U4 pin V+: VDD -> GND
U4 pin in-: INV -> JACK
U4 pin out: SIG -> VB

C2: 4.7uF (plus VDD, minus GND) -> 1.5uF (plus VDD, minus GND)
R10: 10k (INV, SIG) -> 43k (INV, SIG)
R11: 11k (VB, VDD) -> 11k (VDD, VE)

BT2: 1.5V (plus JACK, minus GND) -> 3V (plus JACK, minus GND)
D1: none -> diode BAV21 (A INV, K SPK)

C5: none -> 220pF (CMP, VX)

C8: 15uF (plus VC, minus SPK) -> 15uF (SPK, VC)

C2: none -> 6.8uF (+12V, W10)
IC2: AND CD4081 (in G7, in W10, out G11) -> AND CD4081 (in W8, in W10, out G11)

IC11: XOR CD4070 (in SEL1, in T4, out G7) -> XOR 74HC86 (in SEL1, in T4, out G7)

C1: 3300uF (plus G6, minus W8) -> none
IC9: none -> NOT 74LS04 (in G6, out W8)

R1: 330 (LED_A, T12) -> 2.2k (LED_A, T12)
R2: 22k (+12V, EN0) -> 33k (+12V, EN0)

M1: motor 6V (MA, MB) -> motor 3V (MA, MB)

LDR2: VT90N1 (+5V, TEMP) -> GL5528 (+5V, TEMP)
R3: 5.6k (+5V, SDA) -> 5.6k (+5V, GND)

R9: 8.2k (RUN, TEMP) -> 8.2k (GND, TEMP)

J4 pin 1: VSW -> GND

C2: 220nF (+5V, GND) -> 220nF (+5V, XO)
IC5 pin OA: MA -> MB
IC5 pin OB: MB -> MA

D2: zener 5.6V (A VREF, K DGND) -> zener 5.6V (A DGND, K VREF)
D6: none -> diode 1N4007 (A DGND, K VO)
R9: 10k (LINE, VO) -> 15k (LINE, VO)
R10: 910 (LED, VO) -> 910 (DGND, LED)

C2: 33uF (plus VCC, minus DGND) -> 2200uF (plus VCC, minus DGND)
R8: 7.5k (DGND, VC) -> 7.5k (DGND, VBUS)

• **WHAT YOU SHOULD DO**: Each line of the entries that contains the word "plus" should be listed.

• **TASK RESPONSE**:
C2: 4.7uF (plus VDD, minus GND) -> 1.5uF (plus VDD, minus GND)
BT2: 1.5V (plus JACK, minus GND) -> 3V (plus JACK, minus GND)
C8: 15uF (plus VC, minus SPK) -> 15uF (SPK, VC)
C1: 3300uF (plus G6, minus W8) -> none
C2: 33uF (plus VCC, minus DGND) -> 2200uF (plus VCC, minus DGND)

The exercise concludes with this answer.